* **WHAT TO DO**
Copy nothing from the entries below except the lines from the one containing "red brick F3:F4" through the one containing "none -> cyan cone A2 level 2", and copy those exactly.

* **DATASET**
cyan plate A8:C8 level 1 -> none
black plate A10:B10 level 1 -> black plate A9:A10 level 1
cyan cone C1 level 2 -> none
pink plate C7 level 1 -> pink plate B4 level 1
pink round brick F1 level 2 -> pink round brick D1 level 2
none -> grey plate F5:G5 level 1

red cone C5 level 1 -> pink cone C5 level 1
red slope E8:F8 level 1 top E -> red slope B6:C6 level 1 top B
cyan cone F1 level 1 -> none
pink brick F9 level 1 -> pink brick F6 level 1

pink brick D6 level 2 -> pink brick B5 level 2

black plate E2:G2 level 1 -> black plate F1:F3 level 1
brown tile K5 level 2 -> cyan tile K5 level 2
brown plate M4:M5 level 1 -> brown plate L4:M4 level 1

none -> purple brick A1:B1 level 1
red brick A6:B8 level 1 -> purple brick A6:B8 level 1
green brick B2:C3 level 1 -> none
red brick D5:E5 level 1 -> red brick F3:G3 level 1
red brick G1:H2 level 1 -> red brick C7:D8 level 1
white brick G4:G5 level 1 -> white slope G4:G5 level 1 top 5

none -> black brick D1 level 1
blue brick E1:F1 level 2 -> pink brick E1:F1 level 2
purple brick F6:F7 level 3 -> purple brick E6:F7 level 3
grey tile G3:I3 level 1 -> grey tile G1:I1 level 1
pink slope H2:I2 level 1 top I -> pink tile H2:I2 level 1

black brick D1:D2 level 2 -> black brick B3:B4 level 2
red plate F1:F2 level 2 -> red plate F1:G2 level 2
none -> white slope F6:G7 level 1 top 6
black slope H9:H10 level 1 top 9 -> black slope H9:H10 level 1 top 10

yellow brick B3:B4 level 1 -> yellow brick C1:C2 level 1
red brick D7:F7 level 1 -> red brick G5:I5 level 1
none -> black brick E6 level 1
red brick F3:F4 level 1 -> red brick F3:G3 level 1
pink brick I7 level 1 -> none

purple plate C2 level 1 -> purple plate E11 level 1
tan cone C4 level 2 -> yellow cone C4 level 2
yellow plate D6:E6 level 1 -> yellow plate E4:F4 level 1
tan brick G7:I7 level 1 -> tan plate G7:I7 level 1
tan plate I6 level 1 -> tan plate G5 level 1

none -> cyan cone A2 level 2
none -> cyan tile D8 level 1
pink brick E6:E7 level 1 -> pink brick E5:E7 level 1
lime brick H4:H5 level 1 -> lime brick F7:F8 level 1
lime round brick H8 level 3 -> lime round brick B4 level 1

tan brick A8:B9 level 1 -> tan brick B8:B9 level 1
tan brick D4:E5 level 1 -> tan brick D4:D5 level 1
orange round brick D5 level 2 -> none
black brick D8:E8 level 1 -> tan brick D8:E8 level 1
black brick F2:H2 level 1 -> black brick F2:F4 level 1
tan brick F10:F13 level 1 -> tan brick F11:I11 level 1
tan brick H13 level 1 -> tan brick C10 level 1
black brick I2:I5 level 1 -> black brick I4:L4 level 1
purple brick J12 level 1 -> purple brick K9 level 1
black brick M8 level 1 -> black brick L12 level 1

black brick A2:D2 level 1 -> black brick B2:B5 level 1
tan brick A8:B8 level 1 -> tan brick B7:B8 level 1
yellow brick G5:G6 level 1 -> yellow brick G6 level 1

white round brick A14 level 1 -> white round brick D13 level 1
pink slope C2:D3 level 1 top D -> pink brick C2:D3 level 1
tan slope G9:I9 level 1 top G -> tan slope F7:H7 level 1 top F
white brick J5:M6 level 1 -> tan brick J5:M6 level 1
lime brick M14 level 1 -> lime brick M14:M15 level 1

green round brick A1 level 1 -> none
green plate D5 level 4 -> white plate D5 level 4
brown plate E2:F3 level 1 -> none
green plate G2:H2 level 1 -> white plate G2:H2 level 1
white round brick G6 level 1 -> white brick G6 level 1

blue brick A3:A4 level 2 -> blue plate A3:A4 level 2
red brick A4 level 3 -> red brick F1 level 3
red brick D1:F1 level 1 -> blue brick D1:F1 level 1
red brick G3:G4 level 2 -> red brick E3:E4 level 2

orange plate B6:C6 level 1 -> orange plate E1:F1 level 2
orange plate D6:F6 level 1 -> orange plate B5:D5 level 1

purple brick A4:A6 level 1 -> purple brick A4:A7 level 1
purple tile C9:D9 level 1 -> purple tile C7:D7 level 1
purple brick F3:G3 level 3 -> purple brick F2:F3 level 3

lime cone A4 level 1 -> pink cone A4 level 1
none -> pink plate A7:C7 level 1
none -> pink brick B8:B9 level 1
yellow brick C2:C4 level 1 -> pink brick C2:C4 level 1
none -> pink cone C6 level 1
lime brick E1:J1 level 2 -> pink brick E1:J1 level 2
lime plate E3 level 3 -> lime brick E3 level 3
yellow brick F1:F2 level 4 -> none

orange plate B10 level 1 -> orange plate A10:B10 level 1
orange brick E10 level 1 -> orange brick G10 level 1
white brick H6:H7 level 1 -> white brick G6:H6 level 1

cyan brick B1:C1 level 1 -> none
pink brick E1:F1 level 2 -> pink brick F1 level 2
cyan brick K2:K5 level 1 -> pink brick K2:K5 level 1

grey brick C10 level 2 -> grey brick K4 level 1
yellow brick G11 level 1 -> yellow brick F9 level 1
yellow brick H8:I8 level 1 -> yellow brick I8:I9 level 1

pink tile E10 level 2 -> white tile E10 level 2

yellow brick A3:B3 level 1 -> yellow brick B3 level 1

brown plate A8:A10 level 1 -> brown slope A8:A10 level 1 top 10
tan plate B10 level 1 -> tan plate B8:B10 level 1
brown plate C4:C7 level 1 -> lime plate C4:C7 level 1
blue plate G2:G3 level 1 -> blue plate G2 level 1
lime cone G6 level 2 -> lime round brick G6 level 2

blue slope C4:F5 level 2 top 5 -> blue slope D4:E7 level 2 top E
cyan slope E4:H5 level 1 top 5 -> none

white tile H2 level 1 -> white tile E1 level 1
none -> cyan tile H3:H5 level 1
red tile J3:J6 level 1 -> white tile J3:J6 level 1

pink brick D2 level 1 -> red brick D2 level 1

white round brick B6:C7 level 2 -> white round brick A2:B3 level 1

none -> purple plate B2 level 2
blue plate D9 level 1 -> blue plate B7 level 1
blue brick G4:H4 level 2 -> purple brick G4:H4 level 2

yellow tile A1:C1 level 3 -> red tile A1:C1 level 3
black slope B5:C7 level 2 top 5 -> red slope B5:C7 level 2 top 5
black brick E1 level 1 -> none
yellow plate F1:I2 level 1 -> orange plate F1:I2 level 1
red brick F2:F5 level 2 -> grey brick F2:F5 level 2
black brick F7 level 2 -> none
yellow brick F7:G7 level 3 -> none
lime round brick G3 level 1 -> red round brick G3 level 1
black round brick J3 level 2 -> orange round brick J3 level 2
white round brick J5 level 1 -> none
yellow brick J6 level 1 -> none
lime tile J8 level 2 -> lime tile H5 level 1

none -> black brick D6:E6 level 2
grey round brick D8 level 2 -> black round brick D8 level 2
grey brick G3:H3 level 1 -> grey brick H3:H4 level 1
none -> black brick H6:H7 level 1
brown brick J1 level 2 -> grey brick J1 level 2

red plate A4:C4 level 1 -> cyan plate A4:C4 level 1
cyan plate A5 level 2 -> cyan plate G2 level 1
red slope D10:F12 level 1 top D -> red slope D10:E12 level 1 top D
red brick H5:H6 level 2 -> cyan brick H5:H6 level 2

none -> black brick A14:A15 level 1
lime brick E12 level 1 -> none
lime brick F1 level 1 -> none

* **EXERCISE SOLUTION**
red brick F3:F4 level 1 -> red brick F3:G3 level 1
pink brick I7 level 1 -> none

purple plate C2 level 1 -> purple plate E11 level 1
tan cone C4 level 2 -> yellow cone C4 level 2
yellow plate D6:E6 level 1 -> yellow plate E4:F4 level 1
tan brick G7:I7 level 1 -> tan plate G7:I7 level 1
tan plate I6 level 1 -> tan plate G5 level 1

none -> cyan cone A2 level 2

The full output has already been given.